» Task to complete
If pictures appear among the lines below, leave them out while you return exactly the lines from the one with "none -> white cone M9 level 3" through the one with "green brick B3:E3".

» Supplied material

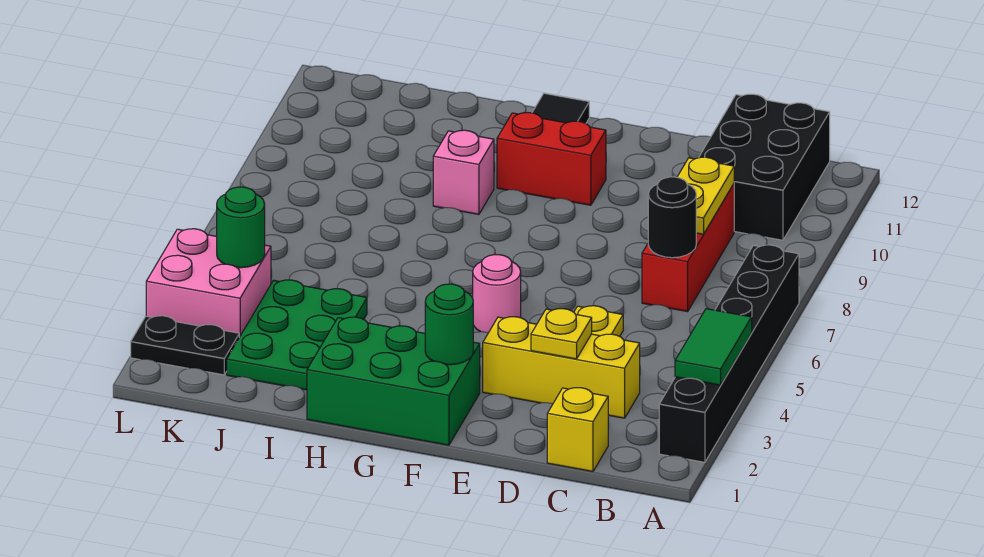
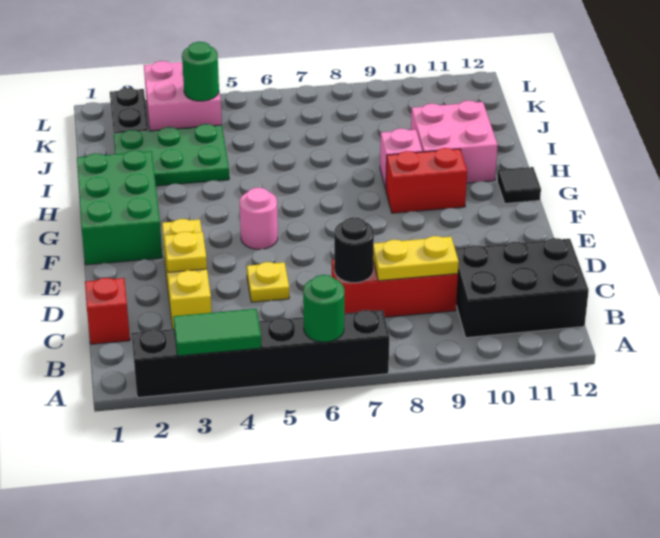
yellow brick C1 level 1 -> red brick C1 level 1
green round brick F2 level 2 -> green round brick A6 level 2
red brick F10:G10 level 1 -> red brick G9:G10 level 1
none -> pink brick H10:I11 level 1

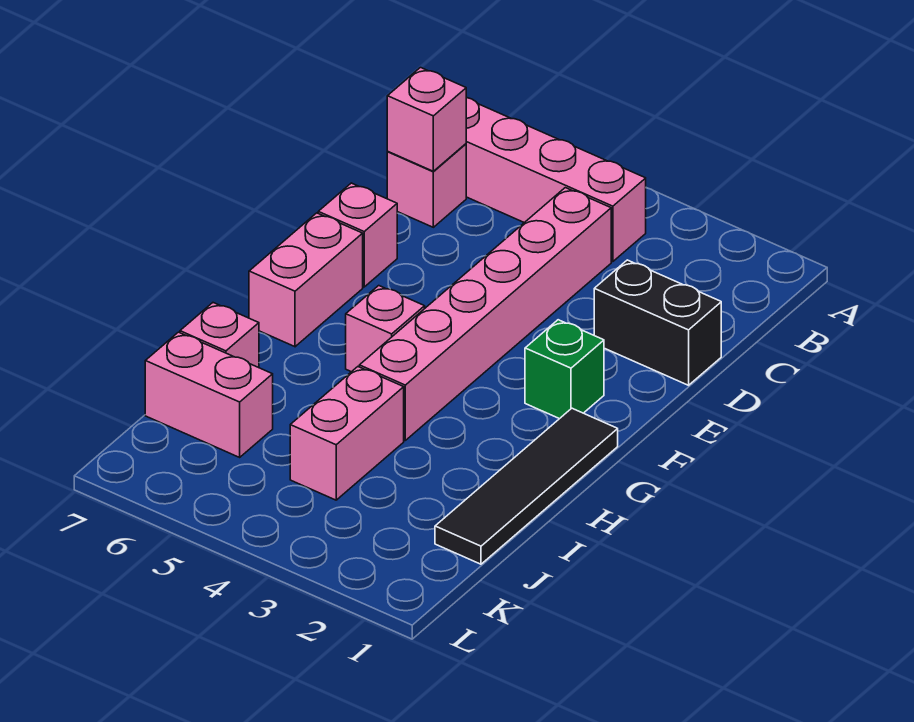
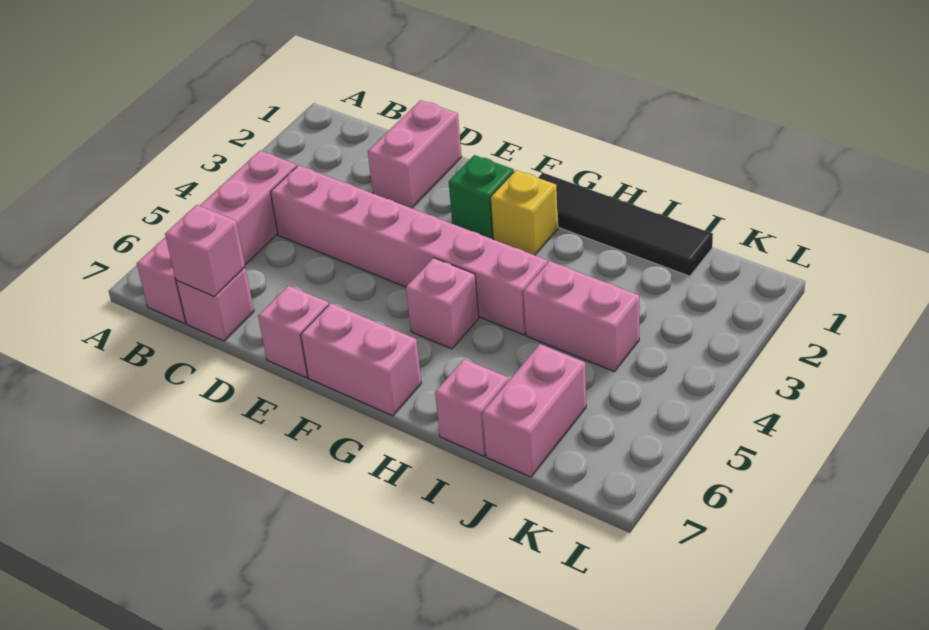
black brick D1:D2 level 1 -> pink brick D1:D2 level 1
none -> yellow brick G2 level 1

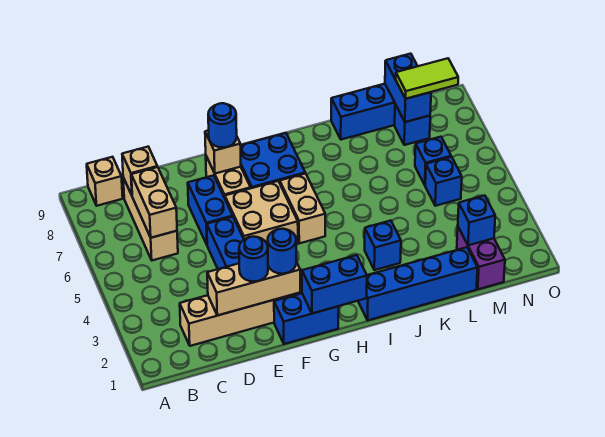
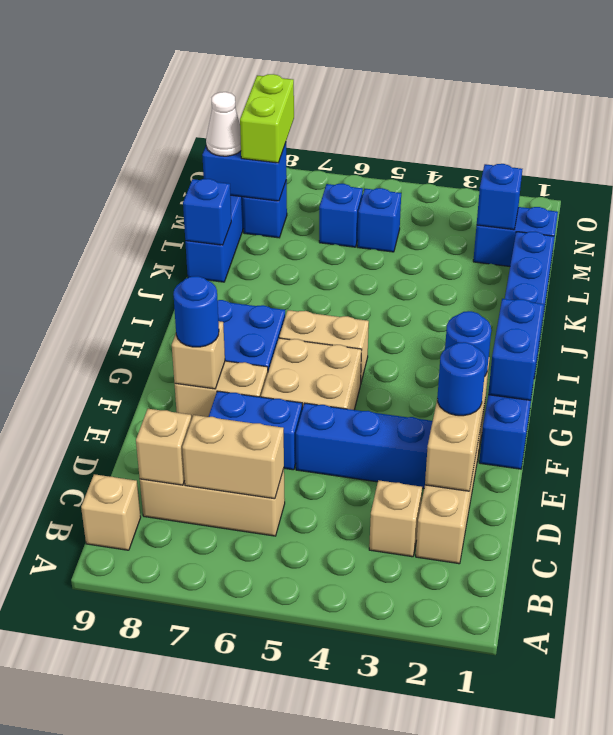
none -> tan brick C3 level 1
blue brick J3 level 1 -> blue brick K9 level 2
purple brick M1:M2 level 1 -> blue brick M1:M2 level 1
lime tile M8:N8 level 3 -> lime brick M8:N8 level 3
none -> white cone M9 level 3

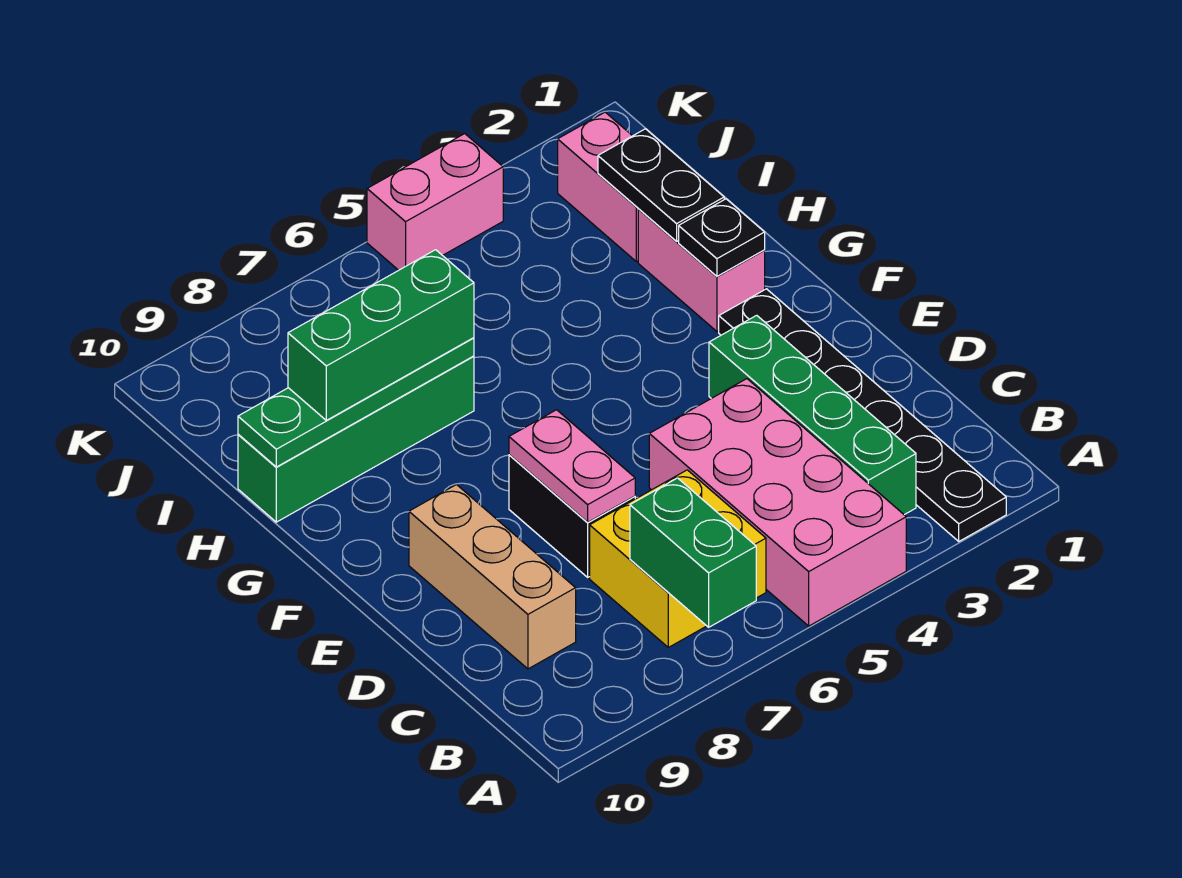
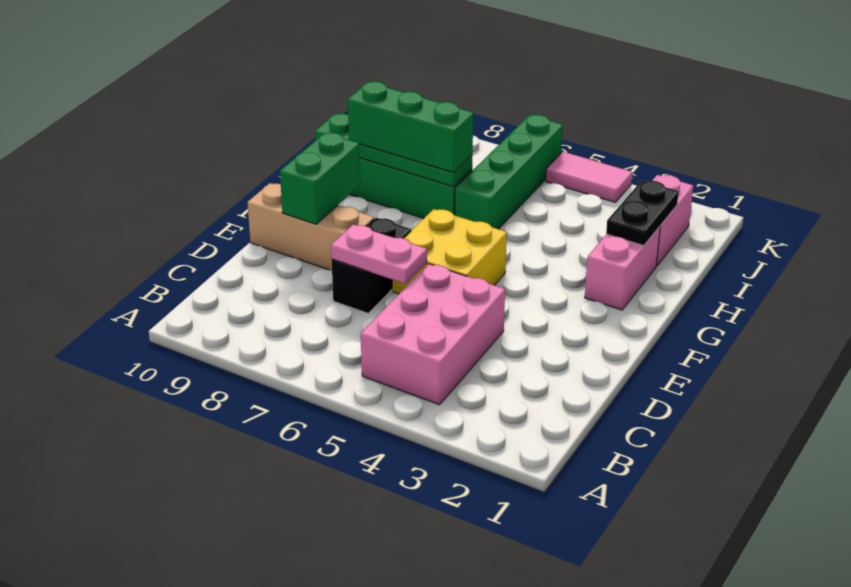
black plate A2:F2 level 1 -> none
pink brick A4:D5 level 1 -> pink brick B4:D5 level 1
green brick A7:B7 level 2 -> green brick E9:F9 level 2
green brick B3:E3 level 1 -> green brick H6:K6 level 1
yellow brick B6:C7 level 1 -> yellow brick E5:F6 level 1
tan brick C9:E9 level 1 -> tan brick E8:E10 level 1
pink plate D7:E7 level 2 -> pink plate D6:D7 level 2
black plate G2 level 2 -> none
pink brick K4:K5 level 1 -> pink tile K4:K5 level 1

» Your response
none -> white cone M9 level 3

black plate A2:F2 level 1 -> none
pink brick A4:D5 level 1 -> pink brick B4:D5 level 1
green brick A7:B7 level 2 -> green brick E9:F9 level 2
green brick B3:E3 level 1 -> green brick H6:K6 level 1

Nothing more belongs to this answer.